→ **The task**
Transcribe the data exactly, pictures excluded.

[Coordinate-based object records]
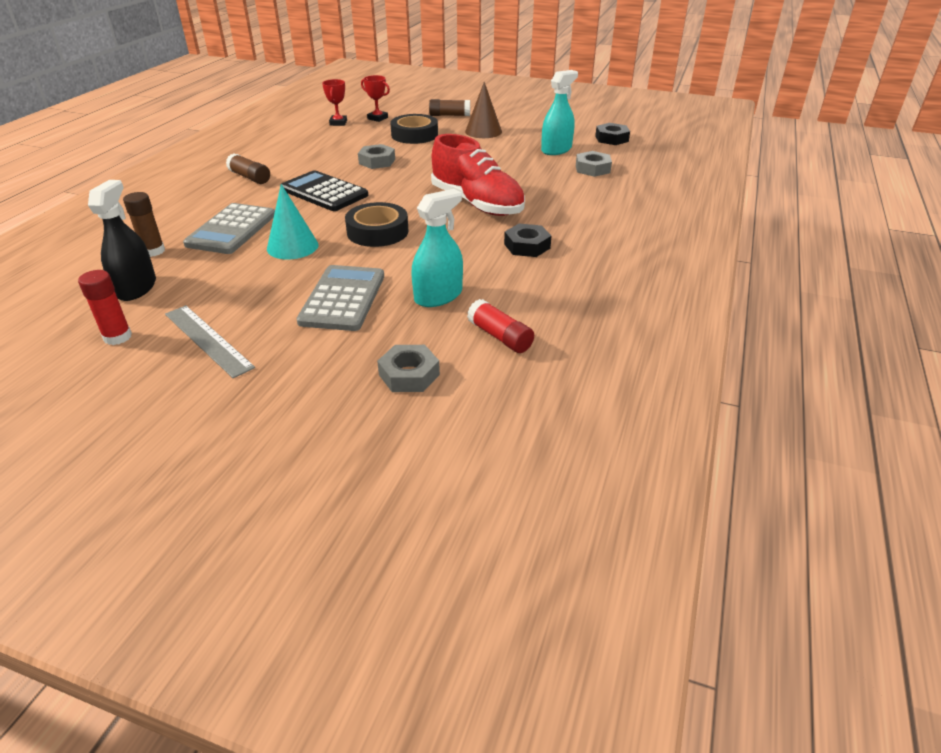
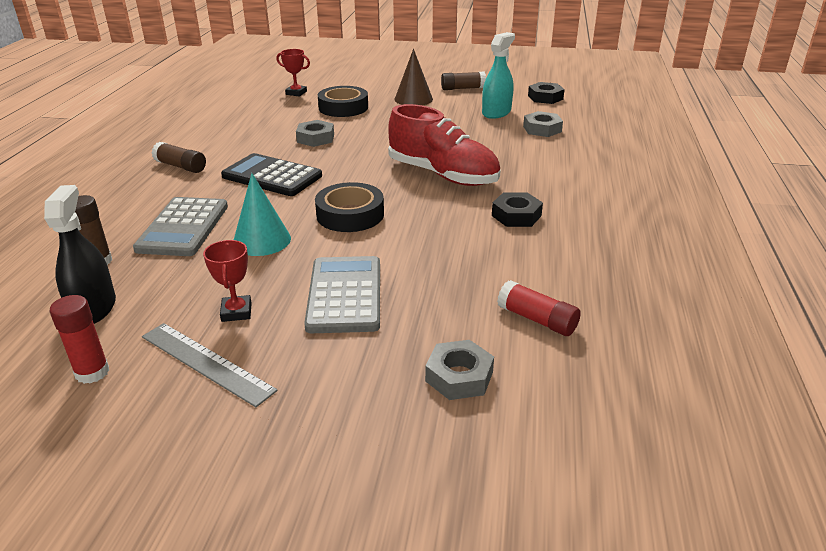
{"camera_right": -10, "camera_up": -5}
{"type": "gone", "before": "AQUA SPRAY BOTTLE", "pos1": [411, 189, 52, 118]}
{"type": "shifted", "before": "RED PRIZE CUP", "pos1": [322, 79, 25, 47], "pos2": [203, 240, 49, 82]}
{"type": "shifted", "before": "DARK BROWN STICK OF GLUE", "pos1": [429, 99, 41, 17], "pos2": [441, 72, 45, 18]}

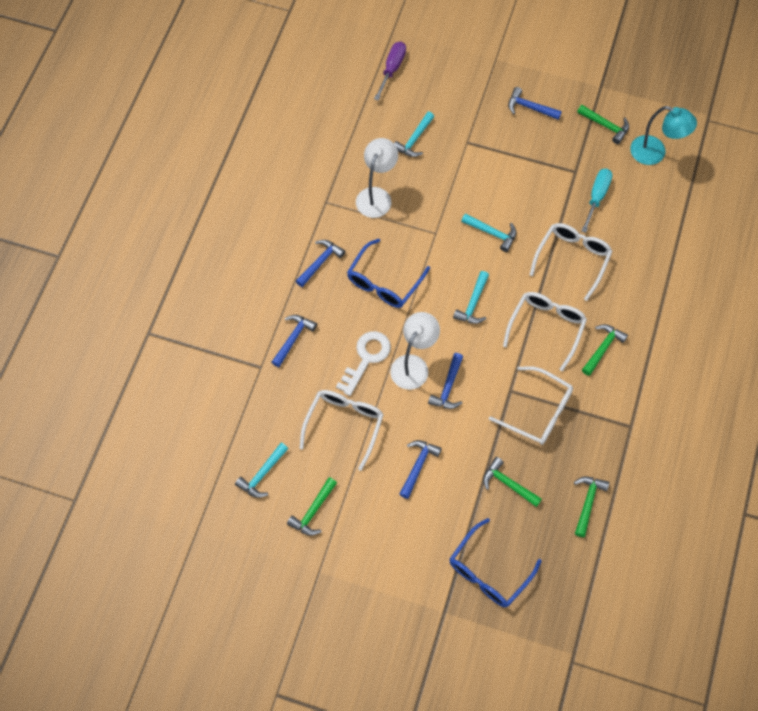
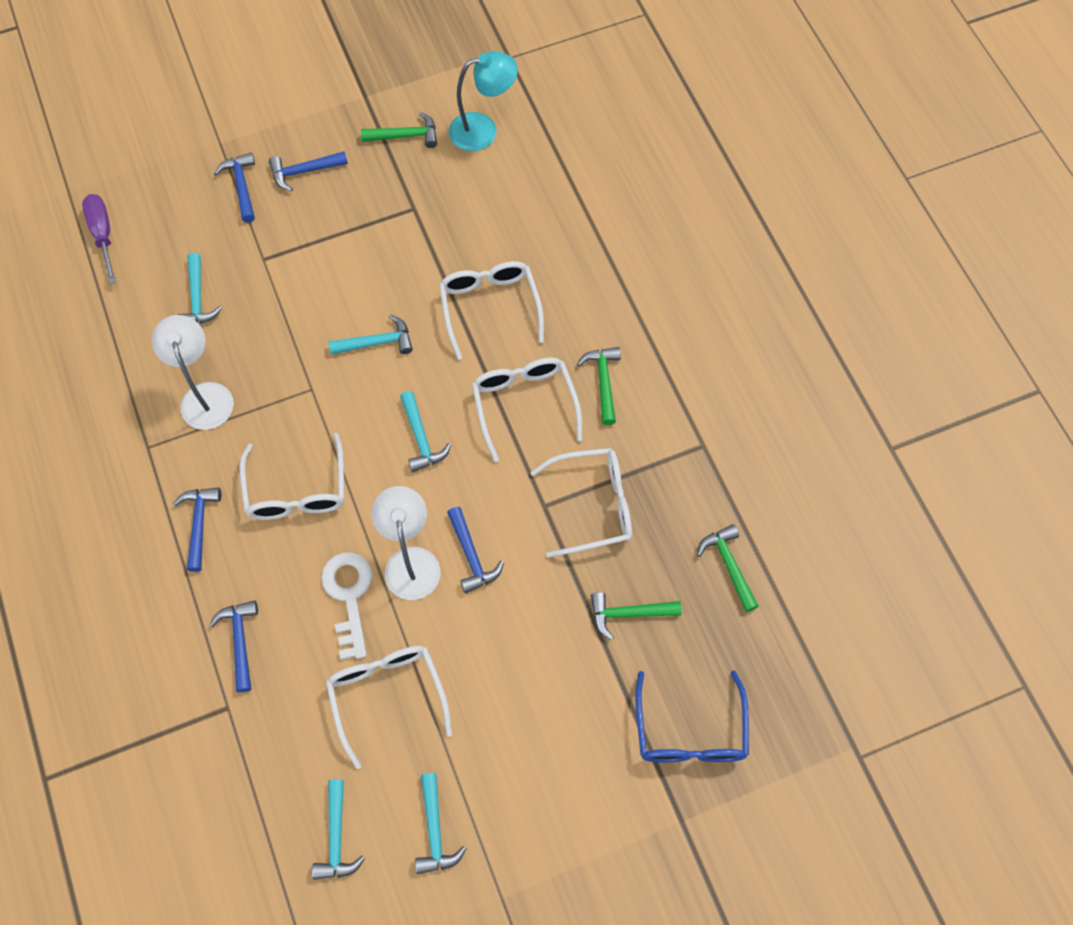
{"camera_right": -40, "camera_up": 0}
{"type": "gone", "before": "AQUA SCREWDRIVER", "pos1": [581, 169, 31, 64]}
{"type": "shifted", "before": "ROYAL BLUE CLAW HAMMER", "pos1": [399, 440, 43, 59], "pos2": [214, 153, 41, 70]}
{"type": "repainted", "before": "GREEN CLAW HAMMER", "after": "AQUA CLAW HAMMER", "pos1": [287, 477, 50, 59], "pos2": [415, 773, 52, 101]}
{"type": "repainted", "before": "ROYAL BLUE GLASSES", "after": "SNOW-WHITE GLASSES", "pos1": [347, 239, 83, 69], "pos2": [240, 432, 104, 88]}

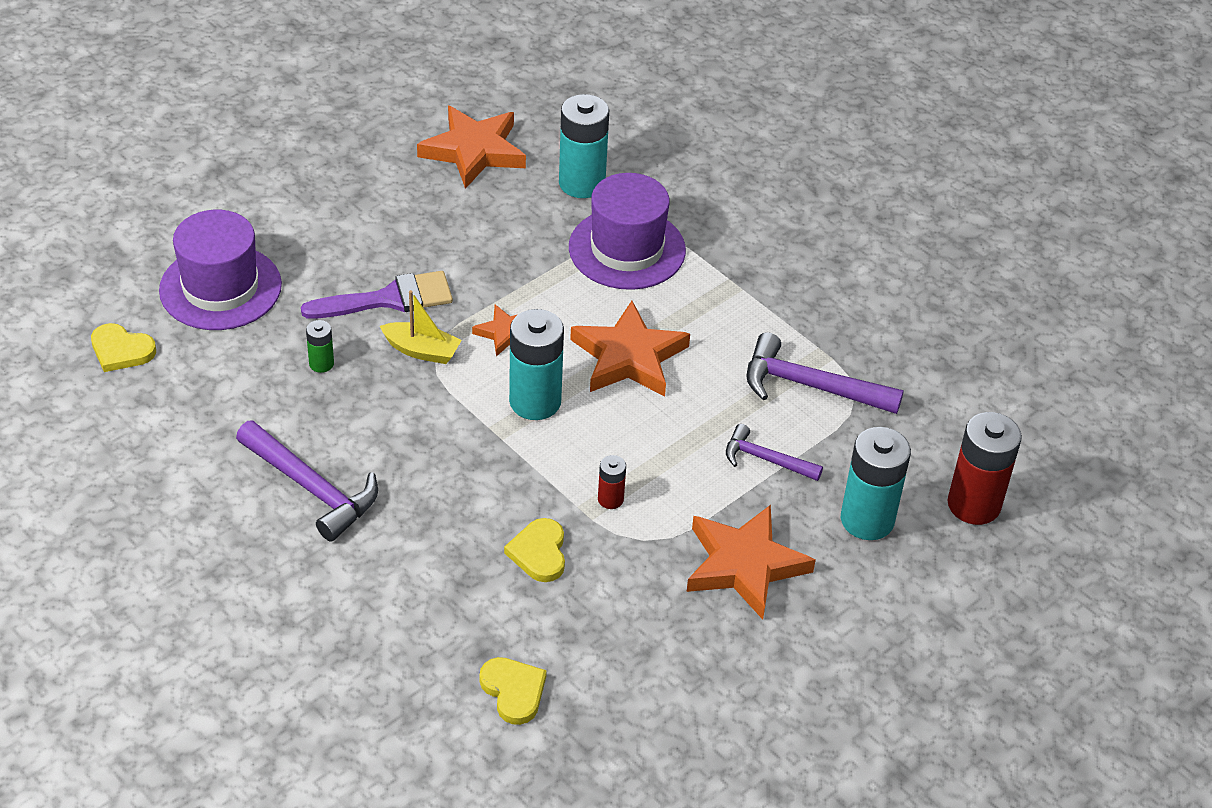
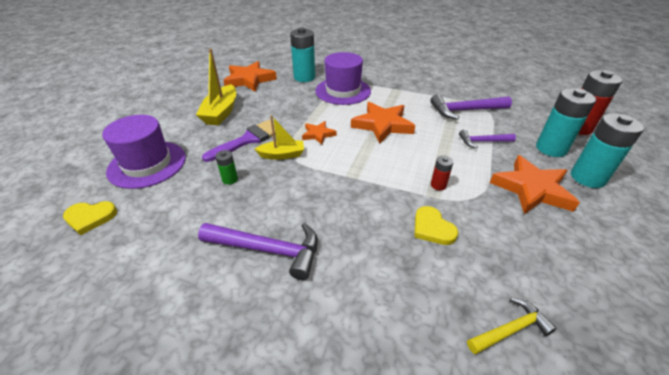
{"camera_right": -25, "camera_up": -5}
{"type": "new", "after": "YELLOW BOAT", "pos2": [196, 48, 40, 77]}
{"type": "shifted", "before": "AQUA POWER CELL", "pos1": [509, 309, 55, 111], "pos2": [571, 113, 73, 75]}
{"type": "swapped", "before": "YELLOW LOVE HEART", "after": "YELLOW CLAW HAMMER", "pos1": [480, 657, 67, 68], "pos2": [467, 297, 90, 57]}

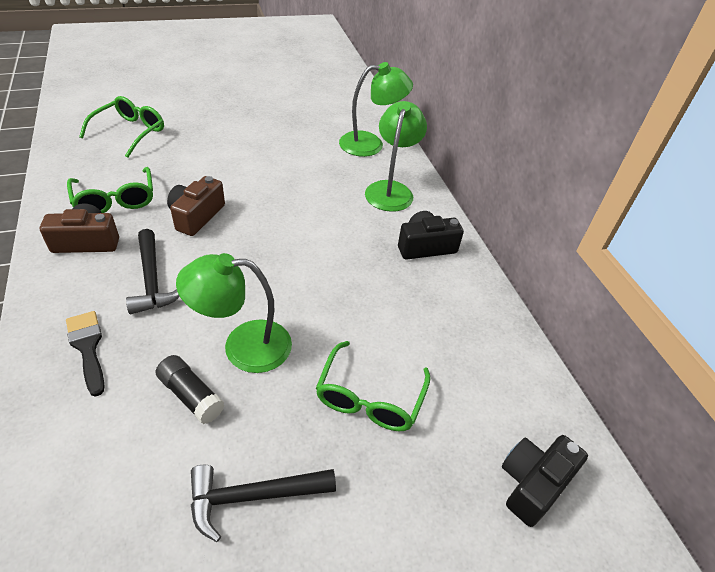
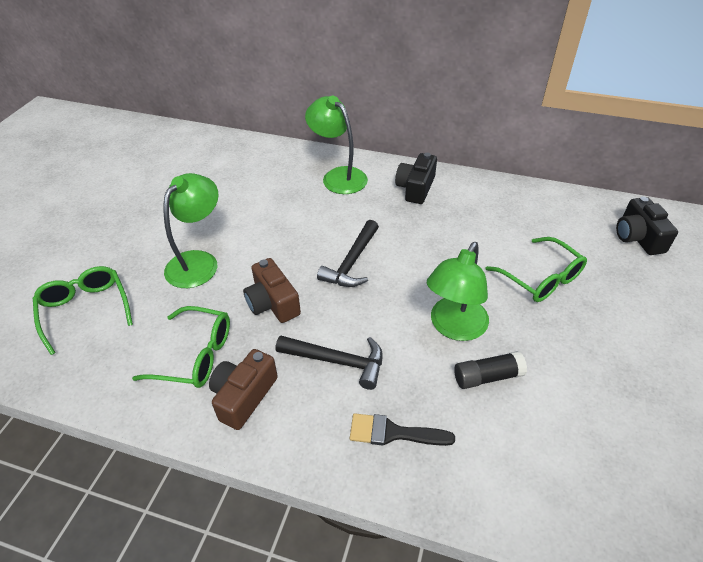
{"camera_right": -50, "camera_up": 0}
{"type": "shifted", "before": "EBONY CLAW HAMMER", "pos1": [191, 465, 145, 77], "pos2": [317, 220, 62, 67]}
{"type": "shifted", "before": "GREEN READING LAMP", "pos1": [339, 62, 74, 95], "pos2": [164, 173, 54, 115]}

→ **Completed task**
{"camera_right": -10, "camera_up": -5}
{"type": "gone", "before": "AQUA SPRAY BOTTLE", "pos1": [411, 189, 52, 118]}
{"type": "shifted", "before": "RED PRIZE CUP", "pos1": [322, 79, 25, 47], "pos2": [203, 240, 49, 82]}
{"type": "shifted", "before": "DARK BROWN STICK OF GLUE", "pos1": [429, 99, 41, 17], "pos2": [441, 72, 45, 18]}

{"camera_right": -40, "camera_up": 0}
{"type": "gone", "before": "AQUA SCREWDRIVER", "pos1": [581, 169, 31, 64]}
{"type": "shifted", "before": "ROYAL BLUE CLAW HAMMER", "pos1": [399, 440, 43, 59], "pos2": [214, 153, 41, 70]}
{"type": "repainted", "before": "GREEN CLAW HAMMER", "after": "AQUA CLAW HAMMER", "pos1": [287, 477, 50, 59], "pos2": [415, 773, 52, 101]}
{"type": "repainted", "before": "ROYAL BLUE GLASSES", "after": "SNOW-WHITE GLASSES", "pos1": [347, 239, 83, 69], "pos2": [240, 432, 104, 88]}

{"camera_right": -25, "camera_up": -5}
{"type": "new", "after": "YELLOW BOAT", "pos2": [196, 48, 40, 77]}
{"type": "shifted", "before": "AQUA POWER CELL", "pos1": [509, 309, 55, 111], "pos2": [571, 113, 73, 75]}
{"type": "swapped", "before": "YELLOW LOVE HEART", "after": "YELLOW CLAW HAMMER", "pos1": [480, 657, 67, 68], "pos2": [467, 297, 90, 57]}

{"camera_right": -50, "camera_up": 0}
{"type": "shifted", "before": "EBONY CLAW HAMMER", "pos1": [191, 465, 145, 77], "pos2": [317, 220, 62, 67]}
{"type": "shifted", "before": "GREEN READING LAMP", "pos1": [339, 62, 74, 95], "pos2": [164, 173, 54, 115]}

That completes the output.